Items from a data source
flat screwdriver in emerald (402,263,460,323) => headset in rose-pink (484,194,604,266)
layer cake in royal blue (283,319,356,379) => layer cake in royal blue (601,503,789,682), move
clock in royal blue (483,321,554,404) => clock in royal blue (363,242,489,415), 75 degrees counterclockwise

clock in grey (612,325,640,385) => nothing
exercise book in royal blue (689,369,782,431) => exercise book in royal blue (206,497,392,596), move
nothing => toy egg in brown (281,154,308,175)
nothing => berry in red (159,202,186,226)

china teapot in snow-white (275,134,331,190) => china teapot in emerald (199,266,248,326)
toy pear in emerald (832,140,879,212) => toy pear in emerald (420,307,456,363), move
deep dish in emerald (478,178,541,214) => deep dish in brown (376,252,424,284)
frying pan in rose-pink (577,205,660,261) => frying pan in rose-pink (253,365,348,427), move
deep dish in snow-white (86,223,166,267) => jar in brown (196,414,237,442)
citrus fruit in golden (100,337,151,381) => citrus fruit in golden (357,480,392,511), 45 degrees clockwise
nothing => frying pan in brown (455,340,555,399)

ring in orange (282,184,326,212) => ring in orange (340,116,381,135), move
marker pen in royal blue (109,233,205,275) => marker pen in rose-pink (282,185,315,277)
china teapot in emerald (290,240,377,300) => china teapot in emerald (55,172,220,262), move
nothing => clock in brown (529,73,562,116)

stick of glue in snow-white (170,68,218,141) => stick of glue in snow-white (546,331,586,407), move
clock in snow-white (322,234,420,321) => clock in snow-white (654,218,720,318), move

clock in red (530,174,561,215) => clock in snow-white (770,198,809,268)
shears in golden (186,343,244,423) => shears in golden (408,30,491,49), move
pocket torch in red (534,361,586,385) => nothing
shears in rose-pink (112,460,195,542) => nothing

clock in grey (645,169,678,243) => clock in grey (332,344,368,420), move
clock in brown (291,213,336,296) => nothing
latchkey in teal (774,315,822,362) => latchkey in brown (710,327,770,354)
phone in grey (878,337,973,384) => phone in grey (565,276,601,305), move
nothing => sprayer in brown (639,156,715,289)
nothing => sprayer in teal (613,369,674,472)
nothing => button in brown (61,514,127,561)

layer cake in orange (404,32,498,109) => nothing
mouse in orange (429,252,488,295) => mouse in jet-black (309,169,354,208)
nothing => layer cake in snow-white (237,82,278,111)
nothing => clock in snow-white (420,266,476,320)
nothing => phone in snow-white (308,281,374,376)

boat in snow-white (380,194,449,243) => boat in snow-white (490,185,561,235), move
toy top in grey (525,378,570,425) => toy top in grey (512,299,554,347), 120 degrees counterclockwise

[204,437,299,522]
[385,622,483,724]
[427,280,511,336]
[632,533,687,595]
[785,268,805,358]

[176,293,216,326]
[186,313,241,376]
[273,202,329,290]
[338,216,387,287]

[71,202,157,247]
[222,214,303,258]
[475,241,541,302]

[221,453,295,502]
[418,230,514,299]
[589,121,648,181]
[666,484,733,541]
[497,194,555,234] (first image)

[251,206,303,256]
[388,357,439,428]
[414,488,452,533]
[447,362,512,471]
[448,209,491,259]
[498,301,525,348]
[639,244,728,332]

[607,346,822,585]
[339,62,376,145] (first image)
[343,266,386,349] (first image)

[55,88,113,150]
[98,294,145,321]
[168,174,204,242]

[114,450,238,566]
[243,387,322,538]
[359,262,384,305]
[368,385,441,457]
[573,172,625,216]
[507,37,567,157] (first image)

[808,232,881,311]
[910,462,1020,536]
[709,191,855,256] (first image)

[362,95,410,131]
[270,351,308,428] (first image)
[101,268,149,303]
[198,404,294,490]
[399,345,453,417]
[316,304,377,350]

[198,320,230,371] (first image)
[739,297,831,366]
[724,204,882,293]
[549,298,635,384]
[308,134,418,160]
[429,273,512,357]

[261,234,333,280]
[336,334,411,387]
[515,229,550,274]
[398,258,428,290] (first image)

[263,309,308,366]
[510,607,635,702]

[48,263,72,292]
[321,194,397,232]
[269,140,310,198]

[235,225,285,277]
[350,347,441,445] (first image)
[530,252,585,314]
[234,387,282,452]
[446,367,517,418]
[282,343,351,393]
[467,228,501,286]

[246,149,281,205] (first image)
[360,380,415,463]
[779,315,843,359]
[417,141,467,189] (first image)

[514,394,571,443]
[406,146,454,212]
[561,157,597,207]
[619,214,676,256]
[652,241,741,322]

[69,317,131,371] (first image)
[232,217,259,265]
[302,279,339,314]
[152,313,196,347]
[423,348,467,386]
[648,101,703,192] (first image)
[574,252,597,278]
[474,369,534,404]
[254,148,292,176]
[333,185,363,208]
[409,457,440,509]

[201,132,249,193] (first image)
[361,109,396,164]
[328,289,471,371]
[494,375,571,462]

* _What the task requires_
Extract every line above exactly as it stands.

* _Solution to this task_
flat screwdriver in emerald (402,263,460,323) => headset in rose-pink (484,194,604,266)
layer cake in royal blue (283,319,356,379) => layer cake in royal blue (601,503,789,682), move
clock in royal blue (483,321,554,404) => clock in royal blue (363,242,489,415), 75 degrees counterclockwise

clock in grey (612,325,640,385) => nothing
exercise book in royal blue (689,369,782,431) => exercise book in royal blue (206,497,392,596), move
nothing => toy egg in brown (281,154,308,175)
nothing => berry in red (159,202,186,226)

china teapot in snow-white (275,134,331,190) => china teapot in emerald (199,266,248,326)
toy pear in emerald (832,140,879,212) => toy pear in emerald (420,307,456,363), move
deep dish in emerald (478,178,541,214) => deep dish in brown (376,252,424,284)
frying pan in rose-pink (577,205,660,261) => frying pan in rose-pink (253,365,348,427), move
deep dish in snow-white (86,223,166,267) => jar in brown (196,414,237,442)
citrus fruit in golden (100,337,151,381) => citrus fruit in golden (357,480,392,511), 45 degrees clockwise
nothing => frying pan in brown (455,340,555,399)

ring in orange (282,184,326,212) => ring in orange (340,116,381,135), move
marker pen in royal blue (109,233,205,275) => marker pen in rose-pink (282,185,315,277)
china teapot in emerald (290,240,377,300) => china teapot in emerald (55,172,220,262), move
nothing => clock in brown (529,73,562,116)

stick of glue in snow-white (170,68,218,141) => stick of glue in snow-white (546,331,586,407), move
clock in snow-white (322,234,420,321) => clock in snow-white (654,218,720,318), move

clock in red (530,174,561,215) => clock in snow-white (770,198,809,268)
shears in golden (186,343,244,423) => shears in golden (408,30,491,49), move
pocket torch in red (534,361,586,385) => nothing
shears in rose-pink (112,460,195,542) => nothing

clock in grey (645,169,678,243) => clock in grey (332,344,368,420), move
clock in brown (291,213,336,296) => nothing
latchkey in teal (774,315,822,362) => latchkey in brown (710,327,770,354)
phone in grey (878,337,973,384) => phone in grey (565,276,601,305), move
nothing => sprayer in brown (639,156,715,289)
nothing => sprayer in teal (613,369,674,472)
nothing => button in brown (61,514,127,561)

layer cake in orange (404,32,498,109) => nothing
mouse in orange (429,252,488,295) => mouse in jet-black (309,169,354,208)
nothing => layer cake in snow-white (237,82,278,111)
nothing => clock in snow-white (420,266,476,320)
nothing => phone in snow-white (308,281,374,376)

boat in snow-white (380,194,449,243) => boat in snow-white (490,185,561,235), move
toy top in grey (525,378,570,425) => toy top in grey (512,299,554,347), 120 degrees counterclockwise

[204,437,299,522]
[385,622,483,724]
[427,280,511,336]
[632,533,687,595]
[785,268,805,358]

[176,293,216,326]
[186,313,241,376]
[273,202,329,290]
[338,216,387,287]

[71,202,157,247]
[222,214,303,258]
[475,241,541,302]

[221,453,295,502]
[418,230,514,299]
[589,121,648,181]
[666,484,733,541]
[497,194,555,234] (first image)

[251,206,303,256]
[388,357,439,428]
[414,488,452,533]
[447,362,512,471]
[448,209,491,259]
[498,301,525,348]
[639,244,728,332]

[607,346,822,585]
[339,62,376,145] (first image)
[343,266,386,349] (first image)

[55,88,113,150]
[98,294,145,321]
[168,174,204,242]

[114,450,238,566]
[243,387,322,538]
[359,262,384,305]
[368,385,441,457]
[573,172,625,216]
[507,37,567,157] (first image)

[808,232,881,311]
[910,462,1020,536]
[709,191,855,256] (first image)

[362,95,410,131]
[270,351,308,428] (first image)
[101,268,149,303]
[198,404,294,490]
[399,345,453,417]
[316,304,377,350]

[198,320,230,371] (first image)
[739,297,831,366]
[724,204,882,293]
[549,298,635,384]
[308,134,418,160]
[429,273,512,357]

[261,234,333,280]
[336,334,411,387]
[515,229,550,274]
[398,258,428,290] (first image)

[263,309,308,366]
[510,607,635,702]

[48,263,72,292]
[321,194,397,232]
[269,140,310,198]

[235,225,285,277]
[350,347,441,445] (first image)
[530,252,585,314]
[234,387,282,452]
[446,367,517,418]
[282,343,351,393]
[467,228,501,286]

[246,149,281,205] (first image)
[360,380,415,463]
[779,315,843,359]
[417,141,467,189] (first image)

[514,394,571,443]
[406,146,454,212]
[561,157,597,207]
[619,214,676,256]
[652,241,741,322]

[69,317,131,371] (first image)
[232,217,259,265]
[302,279,339,314]
[152,313,196,347]
[423,348,467,386]
[648,101,703,192] (first image)
[574,252,597,278]
[474,369,534,404]
[254,148,292,176]
[333,185,363,208]
[409,457,440,509]

[201,132,249,193] (first image)
[361,109,396,164]
[328,289,471,371]
[494,375,571,462]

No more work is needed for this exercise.